## [Task details]
Print all of the records. Exclude the images.

## [Source records]
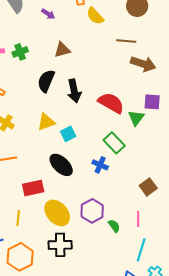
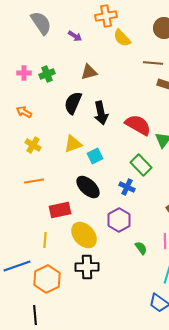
purple hexagon: (92, 211) -> (119, 220), moved

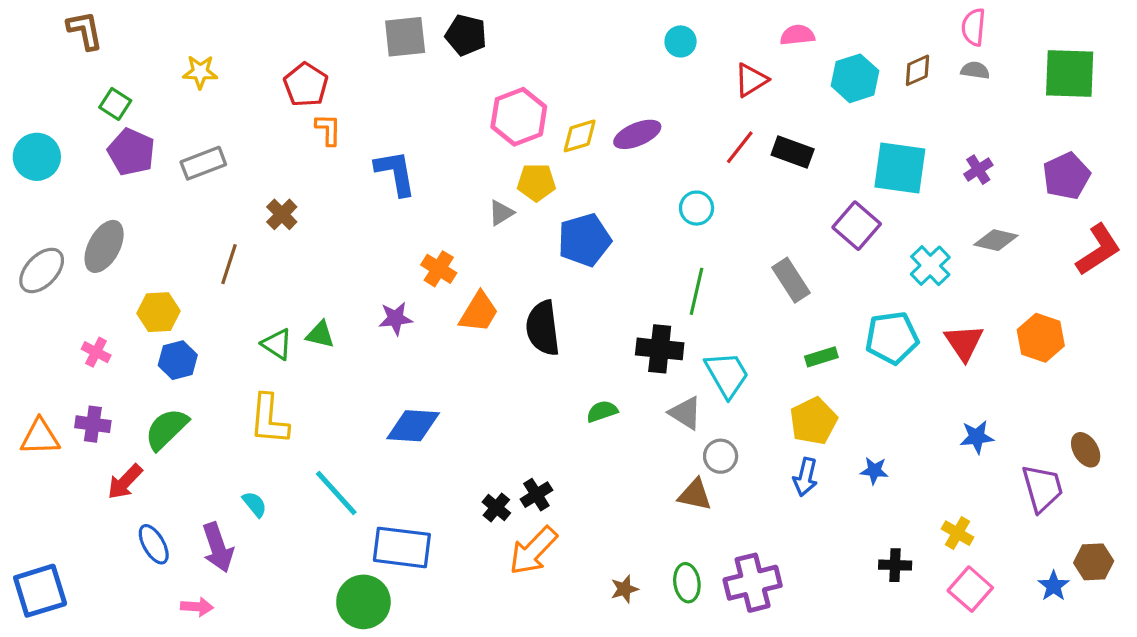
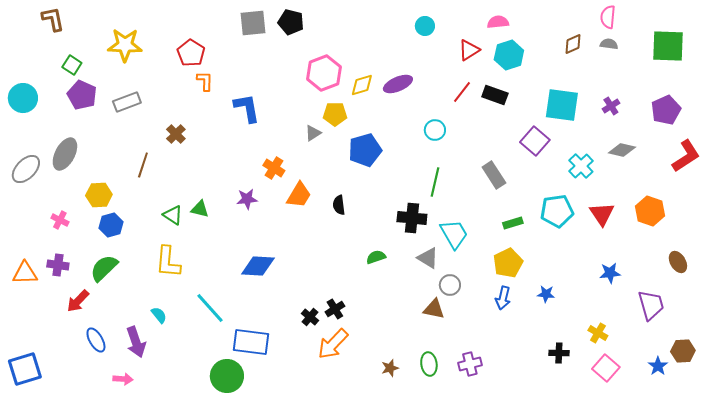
yellow star: (200, 72) -> (125, 45), size x1.6
cyan hexagon: (855, 78) -> (509, 55), moved
black semicircle: (543, 328) -> (339, 205), size x0.6
brown ellipse: (1086, 450) -> (678, 262), moved
purple cross: (753, 583) -> (470, 364), size x0.7

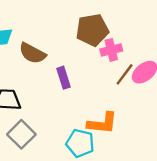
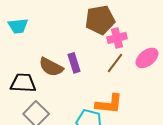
brown semicircle: (32, 53) -> (51, 67), moved
brown line: (125, 74) -> (115, 63), moved

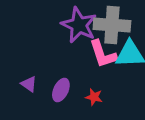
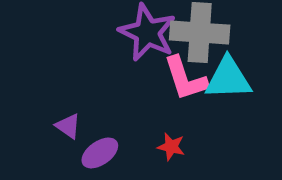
purple ellipse: (61, 90) -> (100, 153), moved, turned 30

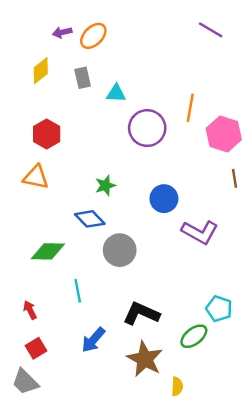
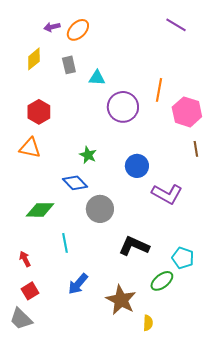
green star: (105, 185) -> (88, 155), turned -30
black L-shape: (141, 314) -> (134, 246), moved

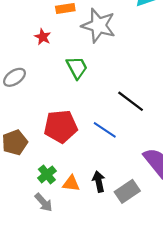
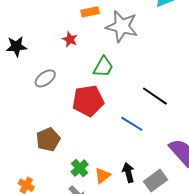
green trapezoid: (77, 68) -> (103, 67), turned 60
red pentagon: (61, 126) -> (88, 101), moved
orange triangle: (71, 183) -> (103, 176), turned -42

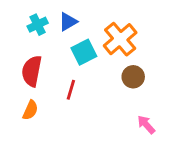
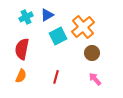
red line: (71, 90) -> (56, 77), moved
pink arrow: (146, 125) -> (95, 79), moved

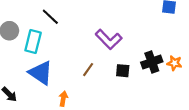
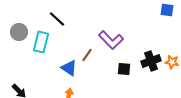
brown line: (88, 70) -> (87, 55), moved
blue triangle: (41, 73) -> (69, 68), moved, size x0.7

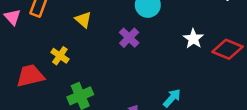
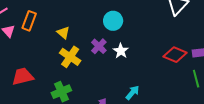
white star: (193, 39) -> (121, 51), moved
yellow cross: (60, 56) -> (70, 57), moved, size x1.5

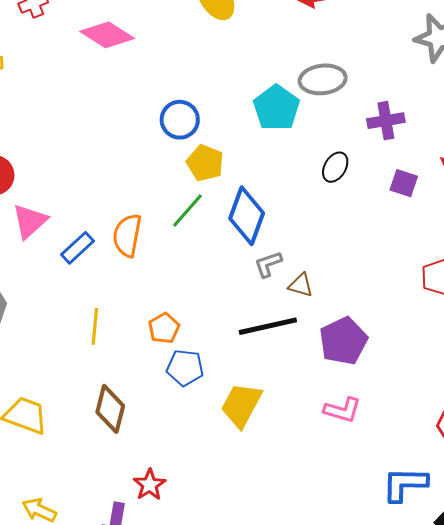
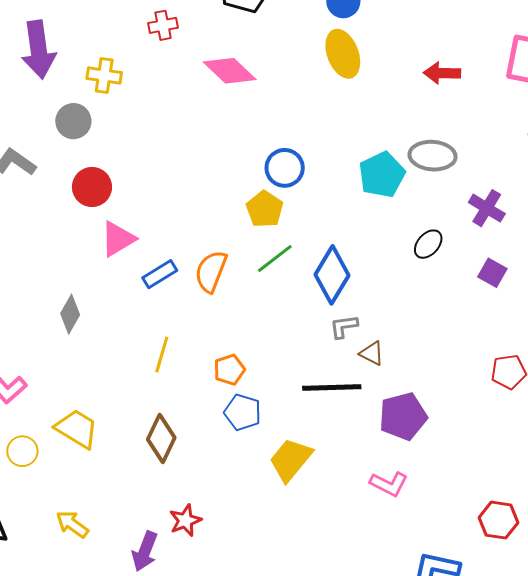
purple cross: (386, 121) -> (487, 208), turned 30
yellow pentagon: (205, 163) -> (265, 209), moved

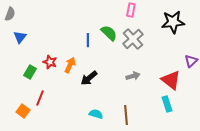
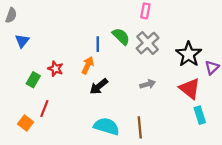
black star: (173, 22) -> (189, 54), moved, turned -30
orange arrow: (70, 65) -> (88, 65), moved
cyan rectangle: (167, 104) -> (200, 115), moved
cyan semicircle: (96, 114) -> (107, 126), size x1.6

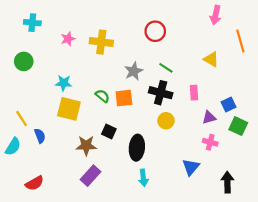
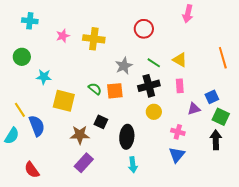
pink arrow: (216, 15) -> (188, 14), moved
orange line: (240, 41) -> (223, 58), moved
yellow triangle: (211, 59) -> (180, 60), moved
cyan star: (64, 83) -> (44, 77), moved
black cross: (161, 93) -> (149, 86), turned -30
blue semicircle: (40, 136) -> (37, 126), size x1.5
pink cross: (210, 142) -> (178, 132), moved
black arrow: (227, 182) -> (216, 140), moved
red semicircle: (34, 183) -> (32, 170), turned 84

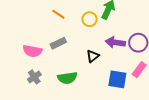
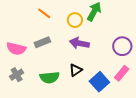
purple arrow: (115, 42) -> (79, 43), moved
black triangle: (93, 56) -> (76, 70), moved
blue square: (117, 79) -> (99, 82), turned 36

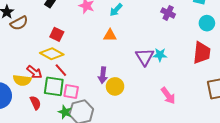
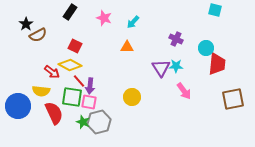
purple cross: (168, 13) -> (176, 39), moved
cyan circle: (207, 23) -> (206, 48), moved
red arrow: (34, 72) -> (52, 72), moved
purple arrow: (103, 75) -> (90, 86), moved
pink arrow: (168, 96) -> (184, 91), moved
red semicircle: (35, 103) -> (54, 113), size x1.6

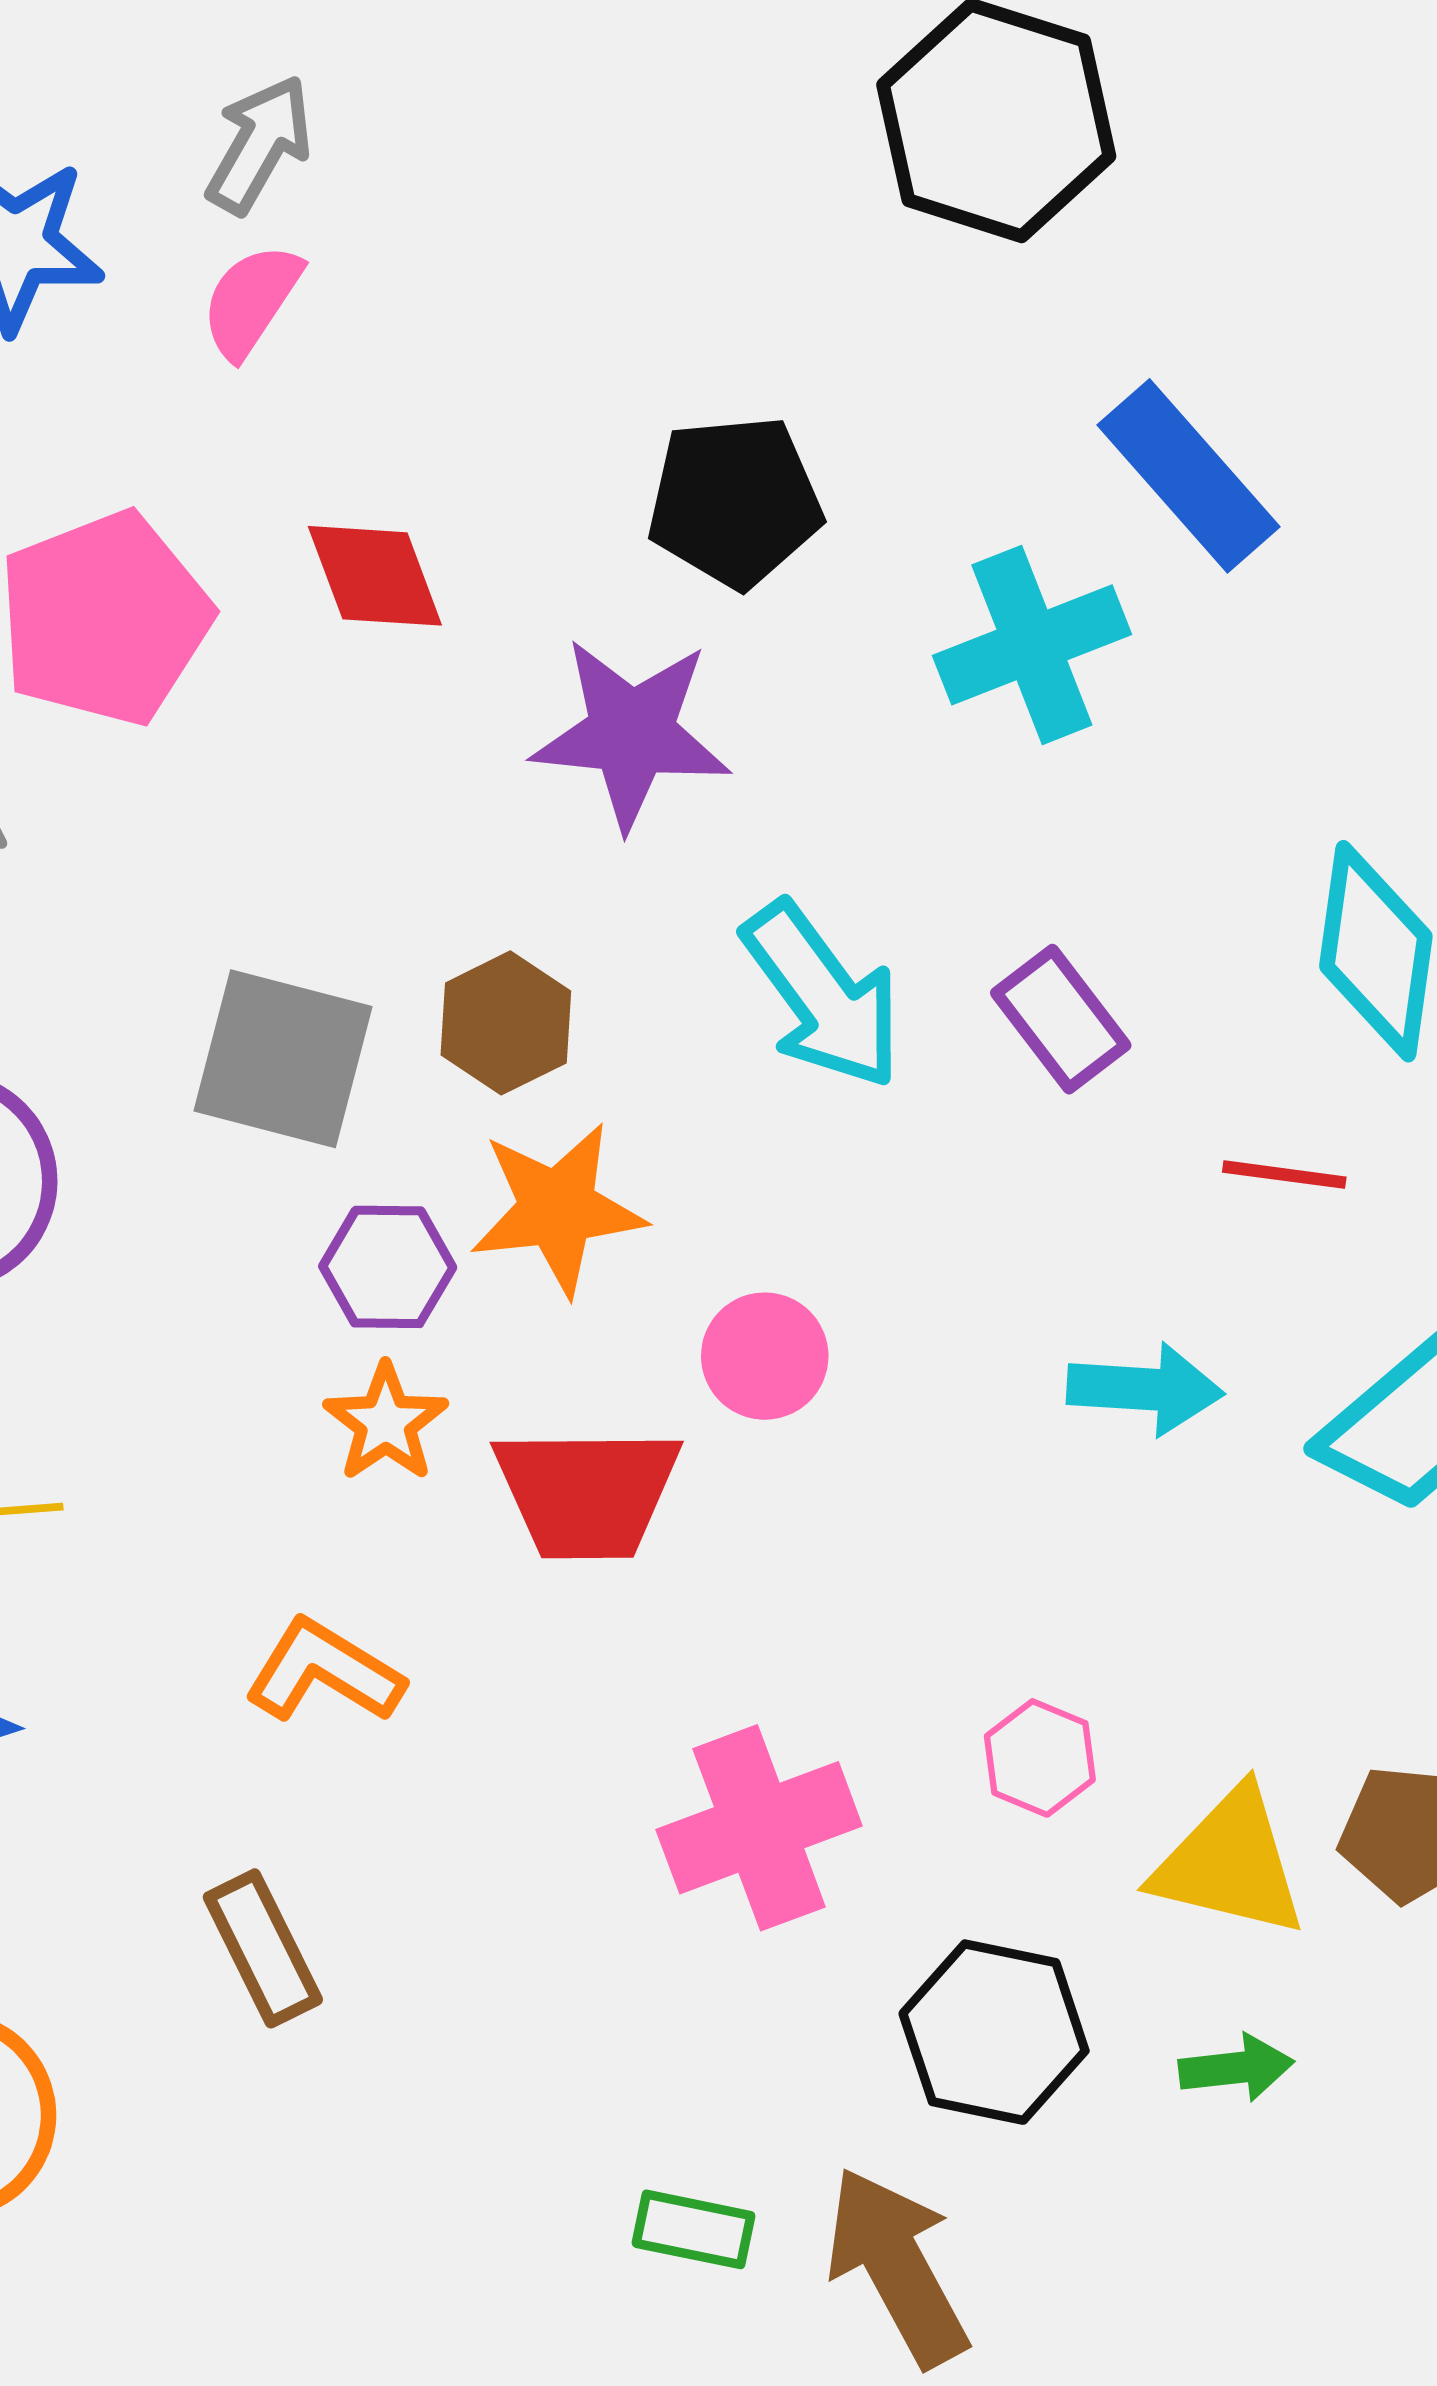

## [Response]
purple hexagon: (92, 211) -> (119, 220), moved

yellow star: (200, 72) -> (125, 45), size x1.6
cyan hexagon: (855, 78) -> (509, 55), moved
black semicircle: (543, 328) -> (339, 205), size x0.6
brown ellipse: (1086, 450) -> (678, 262), moved
purple cross: (753, 583) -> (470, 364), size x0.7

brown semicircle: (32, 53) -> (51, 67), moved
brown line: (125, 74) -> (115, 63), moved

purple ellipse: (61, 90) -> (100, 153), moved, turned 30

green star: (105, 185) -> (88, 155), turned -30
black L-shape: (141, 314) -> (134, 246), moved

green trapezoid: (77, 68) -> (103, 67), turned 60
red pentagon: (61, 126) -> (88, 101), moved
orange triangle: (71, 183) -> (103, 176), turned -42

red line: (71, 90) -> (56, 77), moved
pink arrow: (146, 125) -> (95, 79), moved

brown line: (88, 70) -> (87, 55), moved
blue triangle: (41, 73) -> (69, 68), moved, size x0.7

white star: (193, 39) -> (121, 51), moved
yellow cross: (60, 56) -> (70, 57), moved, size x1.5

purple cross: (386, 121) -> (487, 208), turned 30
yellow pentagon: (205, 163) -> (265, 209), moved

black star: (173, 22) -> (189, 54), moved, turned -30
orange arrow: (70, 65) -> (88, 65), moved
cyan rectangle: (167, 104) -> (200, 115), moved
cyan semicircle: (96, 114) -> (107, 126), size x1.6

pink arrow: (216, 15) -> (188, 14), moved
orange line: (240, 41) -> (223, 58), moved
yellow triangle: (211, 59) -> (180, 60), moved
cyan star: (64, 83) -> (44, 77), moved
black cross: (161, 93) -> (149, 86), turned -30
blue semicircle: (40, 136) -> (37, 126), size x1.5
pink cross: (210, 142) -> (178, 132), moved
black arrow: (227, 182) -> (216, 140), moved
red semicircle: (34, 183) -> (32, 170), turned 84

purple arrow: (115, 42) -> (79, 43), moved
black triangle: (93, 56) -> (76, 70), moved
blue square: (117, 79) -> (99, 82), turned 36

purple cross: (168, 13) -> (176, 39), moved
cyan circle: (207, 23) -> (206, 48), moved
red arrow: (34, 72) -> (52, 72), moved
purple arrow: (103, 75) -> (90, 86), moved
pink arrow: (168, 96) -> (184, 91), moved
red semicircle: (35, 103) -> (54, 113), size x1.6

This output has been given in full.